── EXERCISE DATA ──
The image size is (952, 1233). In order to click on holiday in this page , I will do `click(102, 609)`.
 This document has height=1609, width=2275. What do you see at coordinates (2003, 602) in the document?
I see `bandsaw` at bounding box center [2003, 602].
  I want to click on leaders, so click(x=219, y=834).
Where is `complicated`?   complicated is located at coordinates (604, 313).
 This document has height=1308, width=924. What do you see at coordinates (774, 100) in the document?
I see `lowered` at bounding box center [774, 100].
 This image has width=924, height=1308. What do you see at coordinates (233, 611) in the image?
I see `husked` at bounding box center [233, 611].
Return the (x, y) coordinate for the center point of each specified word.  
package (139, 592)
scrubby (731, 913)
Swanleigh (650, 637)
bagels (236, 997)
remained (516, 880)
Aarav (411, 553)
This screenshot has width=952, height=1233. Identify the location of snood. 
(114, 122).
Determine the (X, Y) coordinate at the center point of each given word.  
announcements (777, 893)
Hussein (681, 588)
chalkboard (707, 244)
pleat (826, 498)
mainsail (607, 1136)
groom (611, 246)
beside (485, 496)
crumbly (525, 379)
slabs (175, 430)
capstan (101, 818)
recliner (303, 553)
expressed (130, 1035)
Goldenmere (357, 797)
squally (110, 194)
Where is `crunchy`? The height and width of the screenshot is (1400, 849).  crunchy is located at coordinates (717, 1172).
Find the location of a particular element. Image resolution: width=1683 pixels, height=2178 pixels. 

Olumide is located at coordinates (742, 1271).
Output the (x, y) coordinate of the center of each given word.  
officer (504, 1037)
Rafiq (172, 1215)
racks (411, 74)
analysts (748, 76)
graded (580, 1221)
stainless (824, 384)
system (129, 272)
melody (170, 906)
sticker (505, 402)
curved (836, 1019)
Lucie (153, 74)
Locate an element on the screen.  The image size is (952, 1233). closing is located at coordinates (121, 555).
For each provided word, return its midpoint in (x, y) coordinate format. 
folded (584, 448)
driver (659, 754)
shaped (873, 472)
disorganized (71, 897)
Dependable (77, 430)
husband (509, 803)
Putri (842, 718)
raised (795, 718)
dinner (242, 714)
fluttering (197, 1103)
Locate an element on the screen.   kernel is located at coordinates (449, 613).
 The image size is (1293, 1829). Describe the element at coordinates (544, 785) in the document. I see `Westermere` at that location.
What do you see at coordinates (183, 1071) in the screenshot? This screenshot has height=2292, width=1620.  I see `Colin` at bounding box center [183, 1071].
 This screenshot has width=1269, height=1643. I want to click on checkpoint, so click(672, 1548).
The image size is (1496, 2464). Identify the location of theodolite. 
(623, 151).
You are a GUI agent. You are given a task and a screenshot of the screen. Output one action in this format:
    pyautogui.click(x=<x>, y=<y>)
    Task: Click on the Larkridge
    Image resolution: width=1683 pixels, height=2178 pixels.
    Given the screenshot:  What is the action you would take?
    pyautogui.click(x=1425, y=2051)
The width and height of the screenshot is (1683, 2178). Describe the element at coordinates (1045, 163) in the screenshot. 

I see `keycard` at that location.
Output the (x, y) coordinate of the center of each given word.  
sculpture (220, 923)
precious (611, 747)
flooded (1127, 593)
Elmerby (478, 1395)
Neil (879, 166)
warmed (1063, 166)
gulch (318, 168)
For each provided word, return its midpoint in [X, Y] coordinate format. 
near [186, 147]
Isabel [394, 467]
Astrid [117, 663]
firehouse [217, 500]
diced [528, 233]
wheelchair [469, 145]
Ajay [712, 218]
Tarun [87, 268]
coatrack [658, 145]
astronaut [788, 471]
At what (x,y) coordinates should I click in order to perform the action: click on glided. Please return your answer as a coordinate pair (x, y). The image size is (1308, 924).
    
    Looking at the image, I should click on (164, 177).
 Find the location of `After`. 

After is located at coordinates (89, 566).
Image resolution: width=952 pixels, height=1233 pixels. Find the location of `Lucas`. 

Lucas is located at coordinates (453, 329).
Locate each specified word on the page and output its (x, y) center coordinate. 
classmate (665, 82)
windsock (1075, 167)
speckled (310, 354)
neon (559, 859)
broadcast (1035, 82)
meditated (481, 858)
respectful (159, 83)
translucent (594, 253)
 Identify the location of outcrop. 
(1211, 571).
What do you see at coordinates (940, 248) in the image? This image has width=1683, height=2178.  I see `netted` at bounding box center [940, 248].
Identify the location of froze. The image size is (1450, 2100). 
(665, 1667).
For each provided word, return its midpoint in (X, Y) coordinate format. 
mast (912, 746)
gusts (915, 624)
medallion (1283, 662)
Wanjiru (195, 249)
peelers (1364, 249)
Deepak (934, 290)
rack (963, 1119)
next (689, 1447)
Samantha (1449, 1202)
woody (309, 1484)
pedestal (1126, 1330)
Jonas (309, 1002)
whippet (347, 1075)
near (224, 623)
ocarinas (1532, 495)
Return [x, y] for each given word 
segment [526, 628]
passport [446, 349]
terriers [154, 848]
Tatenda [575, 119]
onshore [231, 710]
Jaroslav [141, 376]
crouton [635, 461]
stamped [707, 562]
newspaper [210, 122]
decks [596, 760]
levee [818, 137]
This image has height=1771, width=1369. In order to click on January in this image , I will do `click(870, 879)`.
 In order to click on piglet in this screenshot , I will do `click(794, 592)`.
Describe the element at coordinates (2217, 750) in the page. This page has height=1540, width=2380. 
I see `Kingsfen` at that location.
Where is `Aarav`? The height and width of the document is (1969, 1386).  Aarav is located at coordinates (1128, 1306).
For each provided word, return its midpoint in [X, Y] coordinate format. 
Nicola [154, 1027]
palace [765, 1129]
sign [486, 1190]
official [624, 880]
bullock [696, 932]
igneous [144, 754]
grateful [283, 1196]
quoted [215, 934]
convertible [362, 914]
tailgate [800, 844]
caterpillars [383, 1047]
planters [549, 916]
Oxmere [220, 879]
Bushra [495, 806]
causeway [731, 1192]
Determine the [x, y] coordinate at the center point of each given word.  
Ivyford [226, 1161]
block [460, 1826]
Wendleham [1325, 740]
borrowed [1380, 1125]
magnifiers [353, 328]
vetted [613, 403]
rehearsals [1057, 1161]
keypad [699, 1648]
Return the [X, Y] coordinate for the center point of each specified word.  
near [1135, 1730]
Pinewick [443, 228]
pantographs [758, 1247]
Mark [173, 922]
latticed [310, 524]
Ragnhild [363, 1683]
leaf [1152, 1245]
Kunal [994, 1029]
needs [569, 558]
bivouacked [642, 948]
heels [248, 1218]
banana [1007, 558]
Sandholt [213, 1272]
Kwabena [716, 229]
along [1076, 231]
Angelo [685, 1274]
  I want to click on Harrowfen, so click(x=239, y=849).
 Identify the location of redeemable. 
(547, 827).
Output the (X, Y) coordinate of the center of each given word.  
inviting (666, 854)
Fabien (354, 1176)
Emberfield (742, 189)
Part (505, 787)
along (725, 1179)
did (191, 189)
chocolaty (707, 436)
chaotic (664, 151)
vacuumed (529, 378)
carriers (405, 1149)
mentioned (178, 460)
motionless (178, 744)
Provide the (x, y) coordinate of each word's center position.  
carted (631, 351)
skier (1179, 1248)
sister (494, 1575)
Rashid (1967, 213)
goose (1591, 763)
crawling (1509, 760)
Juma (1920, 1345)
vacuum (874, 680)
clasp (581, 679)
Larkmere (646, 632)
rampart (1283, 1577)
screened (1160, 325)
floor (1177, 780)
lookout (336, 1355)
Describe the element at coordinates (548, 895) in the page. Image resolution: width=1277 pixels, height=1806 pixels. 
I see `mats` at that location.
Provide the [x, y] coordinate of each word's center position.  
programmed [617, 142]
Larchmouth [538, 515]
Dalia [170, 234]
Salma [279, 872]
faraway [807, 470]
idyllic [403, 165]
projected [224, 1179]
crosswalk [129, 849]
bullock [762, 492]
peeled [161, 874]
───
### WORK INSTRUCTIONS
Transcribe the data from the line with "mentioned (178, 460)" up to and including the line with "lookout (336, 1355)", keeping every line identical to the original.

### ANSWER TO THIS PROBLEM
mentioned (178, 460)
motionless (178, 744)
Provide the (x, y) coordinate of each word's center position.  
carted (631, 351)
skier (1179, 1248)
sister (494, 1575)
Rashid (1967, 213)
goose (1591, 763)
crawling (1509, 760)
Juma (1920, 1345)
vacuum (874, 680)
clasp (581, 679)
Larkmere (646, 632)
rampart (1283, 1577)
screened (1160, 325)
floor (1177, 780)
lookout (336, 1355)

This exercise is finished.